## Task to carry out
Within the material below, how many lines carry the word "Playing"? Answer with a single number.

*** Input for this task ***

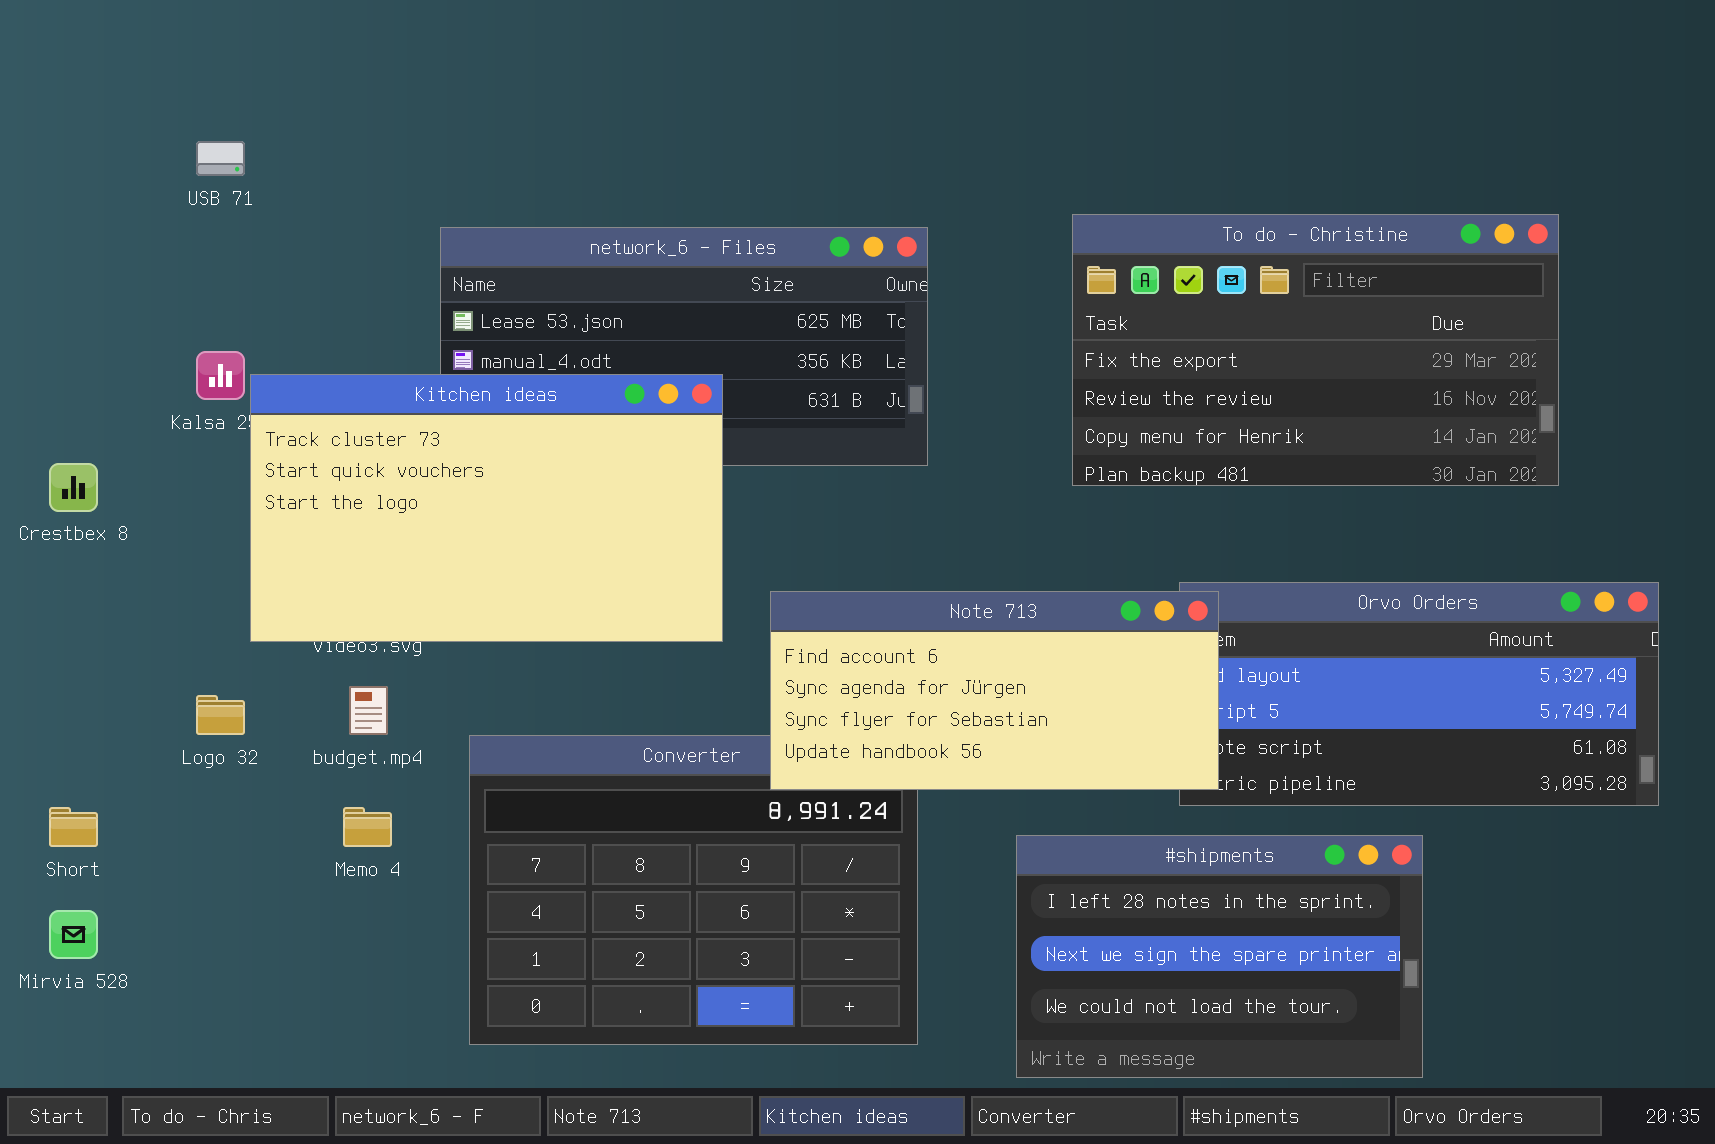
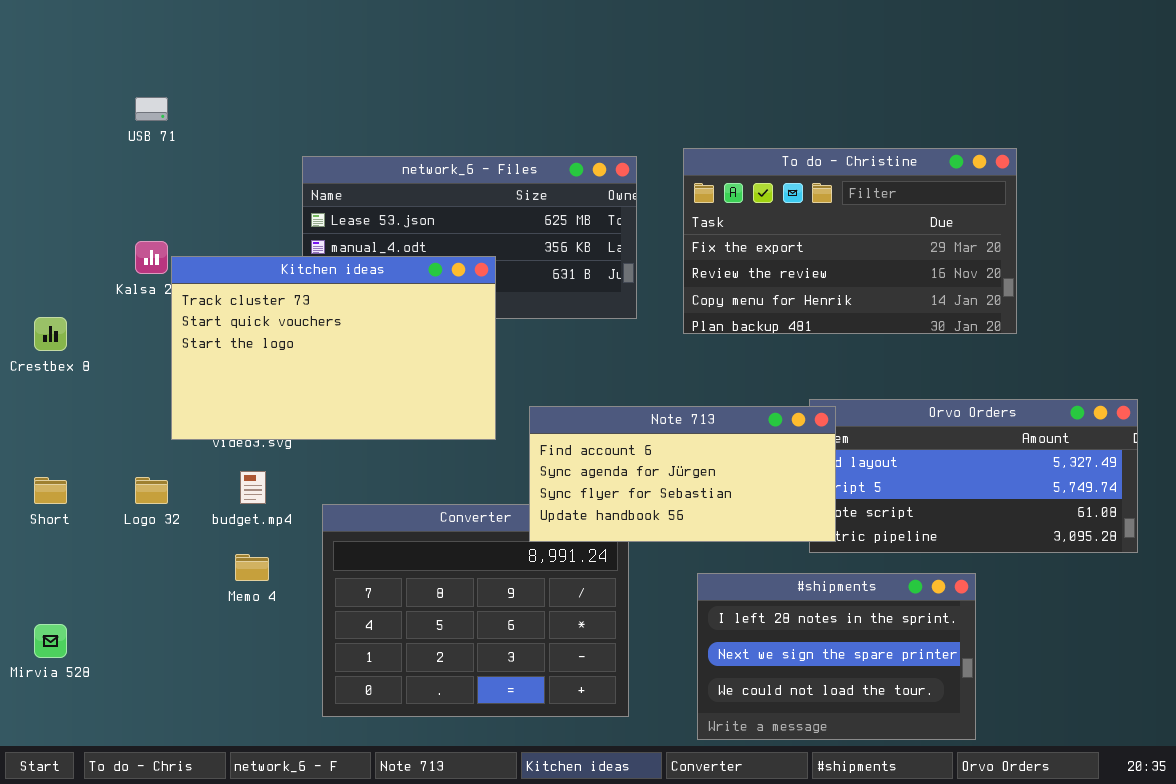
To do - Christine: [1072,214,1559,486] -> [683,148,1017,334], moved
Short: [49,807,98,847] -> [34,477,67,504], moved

*** End of Input for this task ***
*** Input for this task ***

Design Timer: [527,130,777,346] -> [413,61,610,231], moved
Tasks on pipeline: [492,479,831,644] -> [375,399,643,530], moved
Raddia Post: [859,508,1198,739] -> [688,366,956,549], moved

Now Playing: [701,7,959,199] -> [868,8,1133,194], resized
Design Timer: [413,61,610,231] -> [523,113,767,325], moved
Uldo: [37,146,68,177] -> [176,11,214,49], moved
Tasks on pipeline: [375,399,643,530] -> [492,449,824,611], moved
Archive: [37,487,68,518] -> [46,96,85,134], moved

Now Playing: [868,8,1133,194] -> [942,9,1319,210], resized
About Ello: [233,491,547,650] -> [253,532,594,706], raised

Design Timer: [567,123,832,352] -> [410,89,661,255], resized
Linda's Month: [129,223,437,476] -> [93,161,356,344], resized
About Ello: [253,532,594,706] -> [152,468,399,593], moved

*** End of Input for this task ***

## Result of the task
2